Work instruction -
Please output only the lines that run from the line containing "(222, 233) = (354, 237): none -> purple book" through the end of the material below, exactly.

Given data -
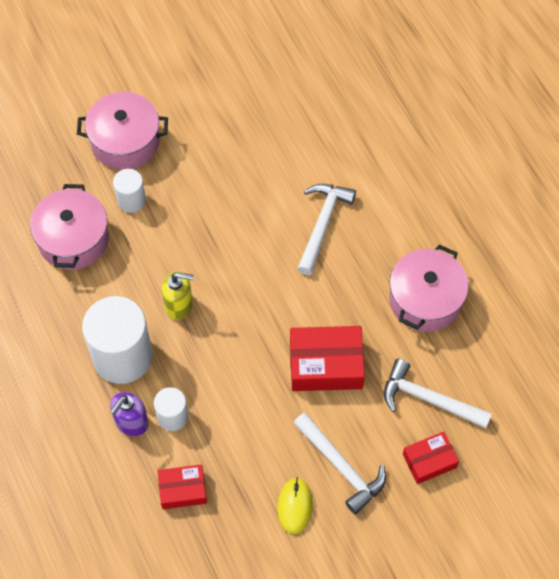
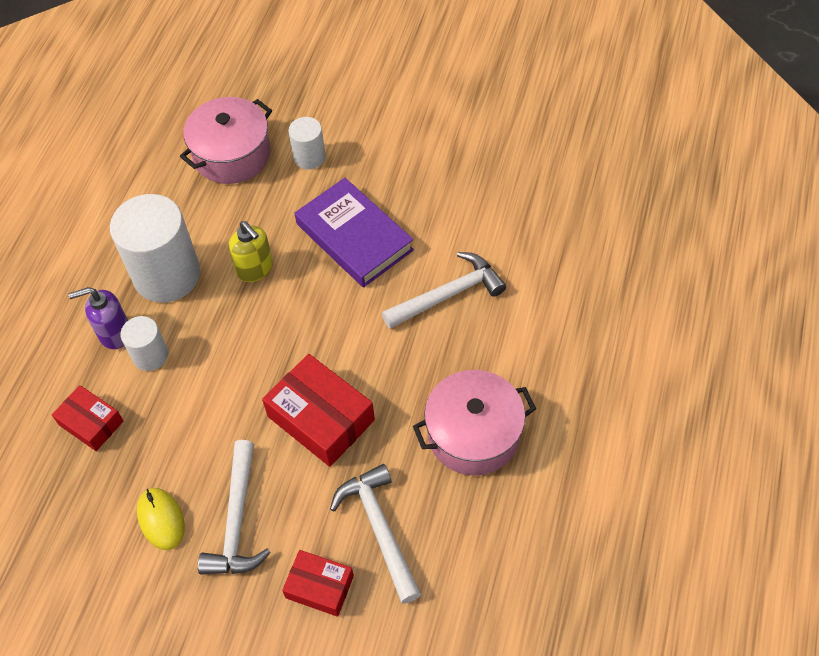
camera: 45 degrees right, 5 degrees down
(125, 141) = (355, 108): pink pot -> none
(222, 233) = (354, 237): none -> purple book
(295, 506) = (161, 519): yellow mouse -> yellow mouse turned 75 degrees counterclockwise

Result for this exercise -
(222, 233) = (354, 237): none -> purple book
(295, 506) = (161, 519): yellow mouse -> yellow mouse turned 75 degrees counterclockwise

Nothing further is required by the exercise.